**Saved entries**.
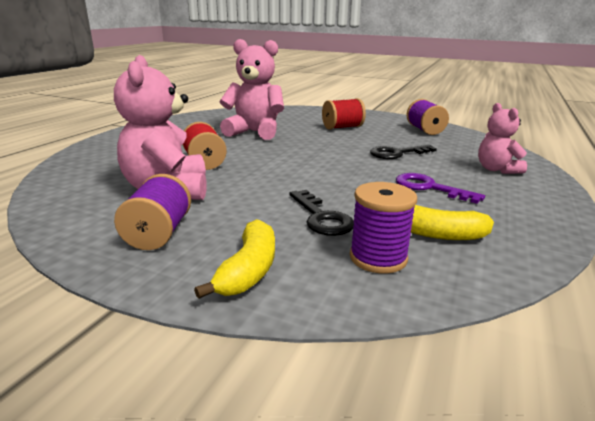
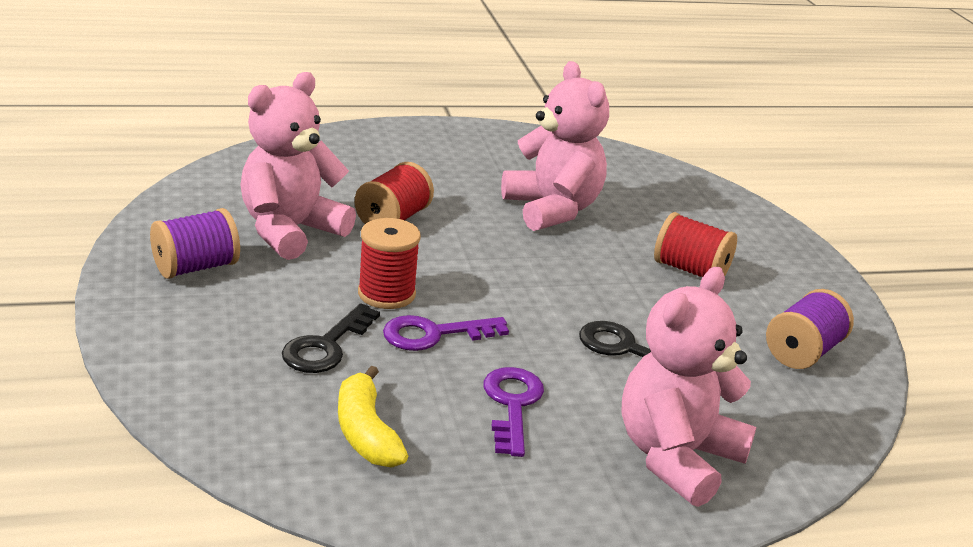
camera: 50 degrees right, 5 degrees up
yellow banana [194,219,275,299] -> none
purple spool [350,182,417,274] -> none
pink teddy bear [478,103,527,174] -> pink teddy bear [621,267,756,507], size x1.68
none -> red spool [358,218,421,309]
none -> purple key [383,315,509,351]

**TO-DO ITEM**.
Repeat the records verbatim, excluding pictures.

**TASK RESULT**.
camera: 50 degrees right, 5 degrees up
yellow banana [194,219,275,299] -> none
purple spool [350,182,417,274] -> none
pink teddy bear [478,103,527,174] -> pink teddy bear [621,267,756,507], size x1.68
none -> red spool [358,218,421,309]
none -> purple key [383,315,509,351]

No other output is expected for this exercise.